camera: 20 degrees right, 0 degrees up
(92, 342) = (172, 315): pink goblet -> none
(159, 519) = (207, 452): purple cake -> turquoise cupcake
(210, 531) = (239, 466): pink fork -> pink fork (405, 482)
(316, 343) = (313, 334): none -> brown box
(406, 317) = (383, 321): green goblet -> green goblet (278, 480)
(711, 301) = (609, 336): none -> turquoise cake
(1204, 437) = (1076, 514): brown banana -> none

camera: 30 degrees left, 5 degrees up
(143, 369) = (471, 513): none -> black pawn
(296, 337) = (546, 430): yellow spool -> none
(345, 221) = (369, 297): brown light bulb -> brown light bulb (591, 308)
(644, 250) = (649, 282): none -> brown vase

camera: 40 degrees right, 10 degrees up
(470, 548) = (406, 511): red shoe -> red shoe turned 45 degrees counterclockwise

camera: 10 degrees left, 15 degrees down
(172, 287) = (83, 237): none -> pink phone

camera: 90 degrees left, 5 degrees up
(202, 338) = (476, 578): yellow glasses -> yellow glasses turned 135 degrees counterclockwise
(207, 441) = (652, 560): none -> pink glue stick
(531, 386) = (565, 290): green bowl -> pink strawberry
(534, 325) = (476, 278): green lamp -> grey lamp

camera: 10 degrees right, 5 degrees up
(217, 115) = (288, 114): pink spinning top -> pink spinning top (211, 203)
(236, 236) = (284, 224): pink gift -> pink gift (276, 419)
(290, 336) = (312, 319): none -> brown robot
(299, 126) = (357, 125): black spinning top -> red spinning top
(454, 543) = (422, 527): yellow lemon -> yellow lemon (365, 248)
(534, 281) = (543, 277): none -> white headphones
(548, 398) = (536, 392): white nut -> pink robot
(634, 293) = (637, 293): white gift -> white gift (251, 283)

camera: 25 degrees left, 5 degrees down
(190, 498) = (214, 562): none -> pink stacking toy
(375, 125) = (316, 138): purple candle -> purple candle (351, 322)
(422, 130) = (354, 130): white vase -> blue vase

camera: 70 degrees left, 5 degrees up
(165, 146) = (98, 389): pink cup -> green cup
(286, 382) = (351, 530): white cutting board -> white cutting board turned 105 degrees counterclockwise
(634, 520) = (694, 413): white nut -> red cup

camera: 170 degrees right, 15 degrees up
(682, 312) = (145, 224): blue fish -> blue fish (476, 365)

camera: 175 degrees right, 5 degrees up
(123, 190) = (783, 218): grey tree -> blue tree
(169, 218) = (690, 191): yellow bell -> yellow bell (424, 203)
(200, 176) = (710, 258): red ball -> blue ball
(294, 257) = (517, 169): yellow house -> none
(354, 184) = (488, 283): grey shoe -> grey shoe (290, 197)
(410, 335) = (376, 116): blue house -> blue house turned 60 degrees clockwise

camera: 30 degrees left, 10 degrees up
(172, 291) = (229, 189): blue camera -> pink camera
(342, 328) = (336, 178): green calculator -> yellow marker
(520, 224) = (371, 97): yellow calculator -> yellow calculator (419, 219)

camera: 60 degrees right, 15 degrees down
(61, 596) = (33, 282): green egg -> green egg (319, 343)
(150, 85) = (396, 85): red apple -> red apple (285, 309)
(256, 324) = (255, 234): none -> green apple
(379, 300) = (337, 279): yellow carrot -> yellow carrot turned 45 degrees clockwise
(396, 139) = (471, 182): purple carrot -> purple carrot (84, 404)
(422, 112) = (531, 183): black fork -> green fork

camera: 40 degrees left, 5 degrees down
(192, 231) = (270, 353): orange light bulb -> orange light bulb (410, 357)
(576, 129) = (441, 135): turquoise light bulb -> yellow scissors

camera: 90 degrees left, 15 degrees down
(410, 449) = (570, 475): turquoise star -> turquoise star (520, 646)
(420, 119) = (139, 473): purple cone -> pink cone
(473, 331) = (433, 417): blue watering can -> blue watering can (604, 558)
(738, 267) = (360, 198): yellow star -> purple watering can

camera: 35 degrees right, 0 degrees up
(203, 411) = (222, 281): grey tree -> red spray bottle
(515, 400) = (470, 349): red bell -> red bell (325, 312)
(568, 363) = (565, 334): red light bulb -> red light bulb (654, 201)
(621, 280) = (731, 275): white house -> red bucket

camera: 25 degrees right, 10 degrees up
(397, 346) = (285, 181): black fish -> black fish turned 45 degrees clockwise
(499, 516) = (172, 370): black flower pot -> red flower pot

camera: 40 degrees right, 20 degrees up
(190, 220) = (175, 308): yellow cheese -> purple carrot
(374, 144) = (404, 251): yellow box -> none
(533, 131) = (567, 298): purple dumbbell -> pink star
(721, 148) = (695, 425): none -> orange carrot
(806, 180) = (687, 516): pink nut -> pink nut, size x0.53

- [Task to carry out]: The full set of entries should be transcribed exactly.

- [Response below]:
camera: 20 degrees right, 0 degrees up
(92, 342) = (172, 315): pink goblet -> none
(159, 519) = (207, 452): purple cake -> turquoise cupcake
(210, 531) = (239, 466): pink fork -> pink fork (405, 482)
(316, 343) = (313, 334): none -> brown box
(406, 317) = (383, 321): green goblet -> green goblet (278, 480)
(711, 301) = (609, 336): none -> turquoise cake
(1204, 437) = (1076, 514): brown banana -> none

camera: 30 degrees left, 5 degrees up
(143, 369) = (471, 513): none -> black pawn
(296, 337) = (546, 430): yellow spool -> none
(345, 221) = (369, 297): brown light bulb -> brown light bulb (591, 308)
(644, 250) = (649, 282): none -> brown vase

camera: 40 degrees right, 10 degrees up
(470, 548) = (406, 511): red shoe -> red shoe turned 45 degrees counterclockwise

camera: 10 degrees left, 15 degrees down
(172, 287) = (83, 237): none -> pink phone

camera: 90 degrees left, 5 degrees up
(202, 338) = (476, 578): yellow glasses -> yellow glasses turned 135 degrees counterclockwise
(207, 441) = (652, 560): none -> pink glue stick
(531, 386) = (565, 290): green bowl -> pink strawberry
(534, 325) = (476, 278): green lamp -> grey lamp

camera: 10 degrees right, 5 degrees up
(217, 115) = (288, 114): pink spinning top -> pink spinning top (211, 203)
(236, 236) = (284, 224): pink gift -> pink gift (276, 419)
(290, 336) = (312, 319): none -> brown robot
(299, 126) = (357, 125): black spinning top -> red spinning top
(454, 543) = (422, 527): yellow lemon -> yellow lemon (365, 248)
(534, 281) = (543, 277): none -> white headphones
(548, 398) = (536, 392): white nut -> pink robot
(634, 293) = (637, 293): white gift -> white gift (251, 283)

camera: 25 degrees left, 5 degrees down
(190, 498) = (214, 562): none -> pink stacking toy
(375, 125) = (316, 138): purple candle -> purple candle (351, 322)
(422, 130) = (354, 130): white vase -> blue vase

camera: 70 degrees left, 5 degrees up
(165, 146) = (98, 389): pink cup -> green cup
(286, 382) = (351, 530): white cutting board -> white cutting board turned 105 degrees counterclockwise
(634, 520) = (694, 413): white nut -> red cup

camera: 170 degrees right, 15 degrees up
(682, 312) = (145, 224): blue fish -> blue fish (476, 365)

camera: 175 degrees right, 5 degrees up
(123, 190) = (783, 218): grey tree -> blue tree
(169, 218) = (690, 191): yellow bell -> yellow bell (424, 203)
(200, 176) = (710, 258): red ball -> blue ball
(294, 257) = (517, 169): yellow house -> none
(354, 184) = (488, 283): grey shoe -> grey shoe (290, 197)
(410, 335) = (376, 116): blue house -> blue house turned 60 degrees clockwise

camera: 30 degrees left, 10 degrees up
(172, 291) = (229, 189): blue camera -> pink camera
(342, 328) = (336, 178): green calculator -> yellow marker
(520, 224) = (371, 97): yellow calculator -> yellow calculator (419, 219)

camera: 60 degrees right, 15 degrees down
(61, 596) = (33, 282): green egg -> green egg (319, 343)
(150, 85) = (396, 85): red apple -> red apple (285, 309)
(256, 324) = (255, 234): none -> green apple
(379, 300) = (337, 279): yellow carrot -> yellow carrot turned 45 degrees clockwise
(396, 139) = (471, 182): purple carrot -> purple carrot (84, 404)
(422, 112) = (531, 183): black fork -> green fork

camera: 40 degrees left, 5 degrees down
(192, 231) = (270, 353): orange light bulb -> orange light bulb (410, 357)
(576, 129) = (441, 135): turquoise light bulb -> yellow scissors

camera: 90 degrees left, 15 degrees down
(410, 449) = (570, 475): turquoise star -> turquoise star (520, 646)
(420, 119) = (139, 473): purple cone -> pink cone
(473, 331) = (433, 417): blue watering can -> blue watering can (604, 558)
(738, 267) = (360, 198): yellow star -> purple watering can

camera: 35 degrees right, 0 degrees up
(203, 411) = (222, 281): grey tree -> red spray bottle
(515, 400) = (470, 349): red bell -> red bell (325, 312)
(568, 363) = (565, 334): red light bulb -> red light bulb (654, 201)
(621, 280) = (731, 275): white house -> red bucket

camera: 25 degrees right, 10 degrees up
(397, 346) = (285, 181): black fish -> black fish turned 45 degrees clockwise
(499, 516) = (172, 370): black flower pot -> red flower pot

camera: 40 degrees right, 20 degrees up
(190, 220) = (175, 308): yellow cheese -> purple carrot
(374, 144) = (404, 251): yellow box -> none
(533, 131) = (567, 298): purple dumbbell -> pink star
(721, 148) = (695, 425): none -> orange carrot
(806, 180) = (687, 516): pink nut -> pink nut, size x0.53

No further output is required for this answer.